● **Supplied data**:
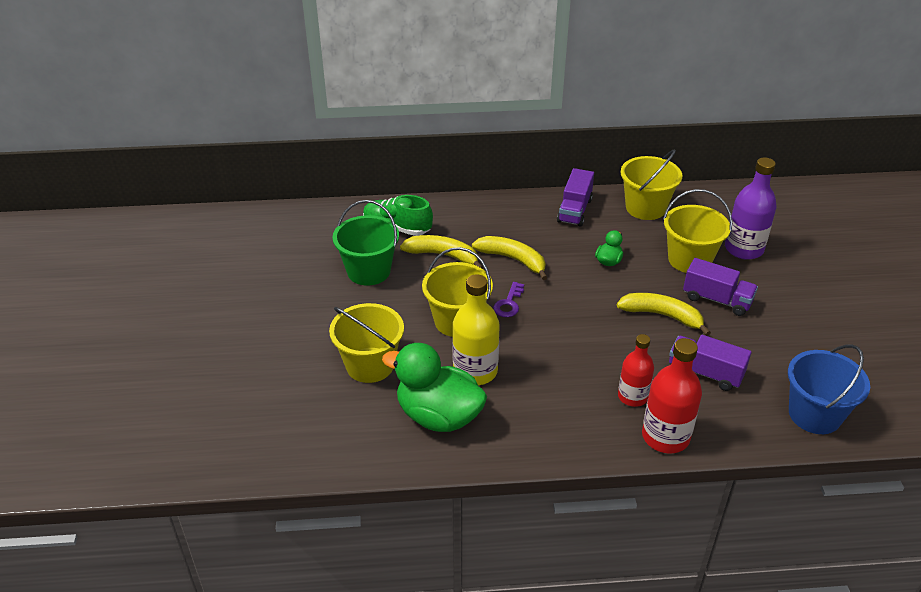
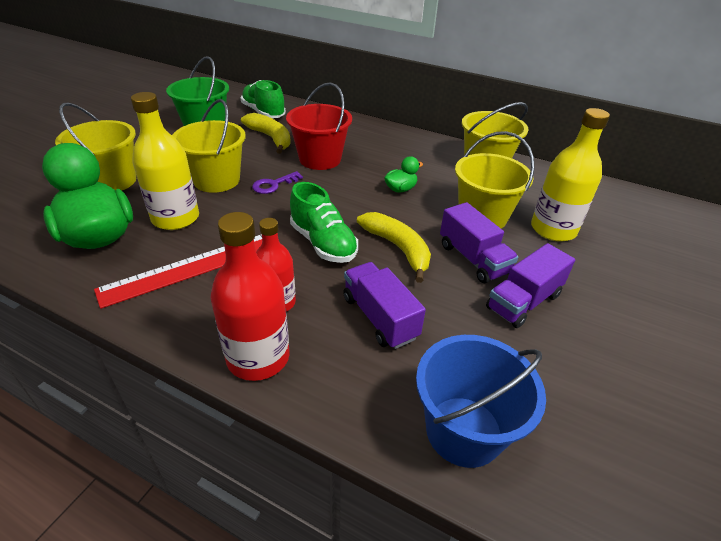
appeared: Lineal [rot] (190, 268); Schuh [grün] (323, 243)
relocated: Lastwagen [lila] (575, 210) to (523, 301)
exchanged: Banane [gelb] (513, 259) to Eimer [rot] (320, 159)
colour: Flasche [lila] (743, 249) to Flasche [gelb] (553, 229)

● **Problem to work on**: Search the listing above for lines with the word "lila", and state how many there are, nothing else.

● **Task response**: 2